PROBLEM:
Lines from the listing that hold the string "turquoise" are what you should return.

PROVIDED DATA:
------

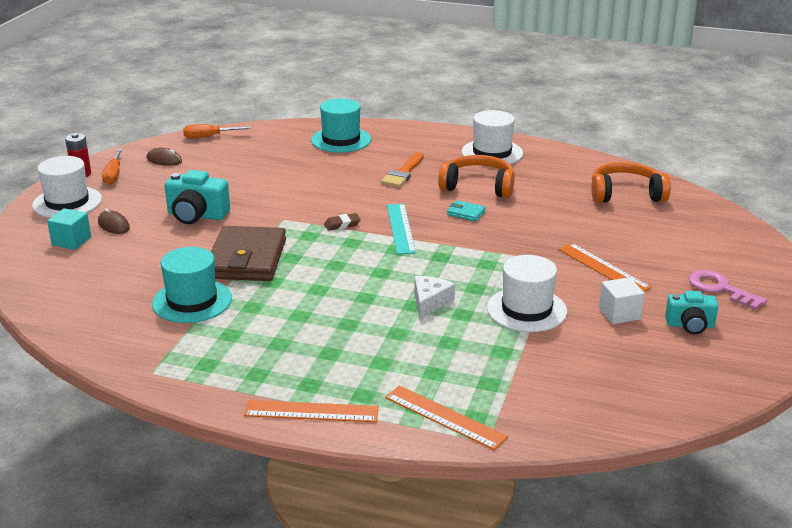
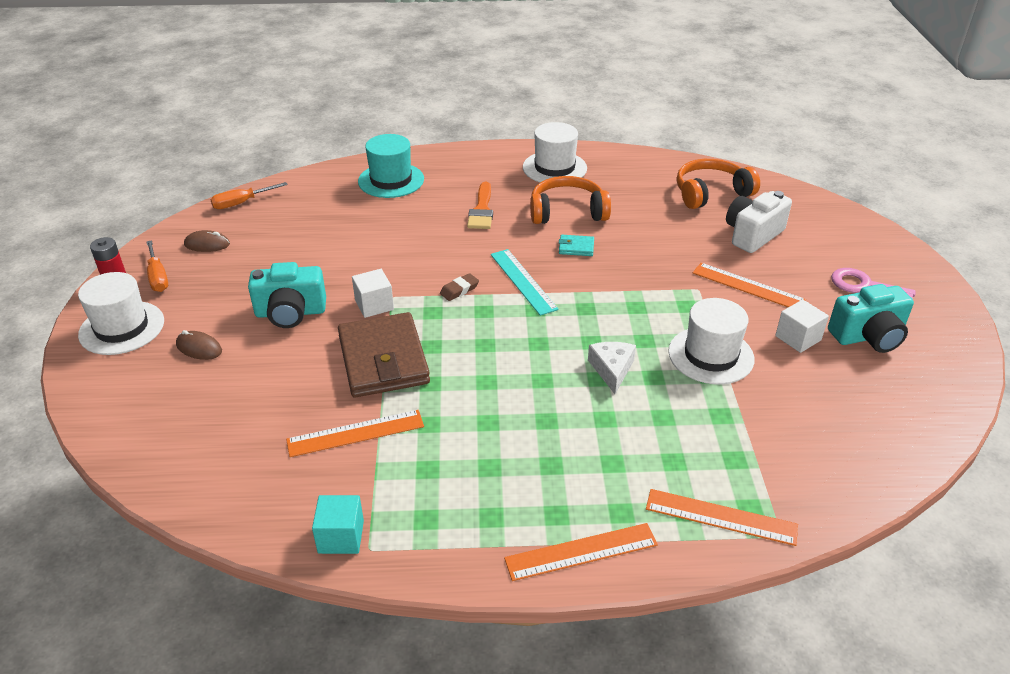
camera: 20 degrees left, 10 degrees up
(71, 241) = (159, 382): turquoise cube -> turquoise cube (341, 537)
(192, 301) = (355, 433): turquoise hat -> orange ruler
(265, 222) = (374, 305): none -> white cube
(640, 232) = (752, 235): none -> white camera
(690, 325) = (868, 336): turquoise camera -> turquoise camera, size x1.51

------

EXERCISE ANSWER:
(71, 241) = (159, 382): turquoise cube -> turquoise cube (341, 537)
(192, 301) = (355, 433): turquoise hat -> orange ruler
(690, 325) = (868, 336): turquoise camera -> turquoise camera, size x1.51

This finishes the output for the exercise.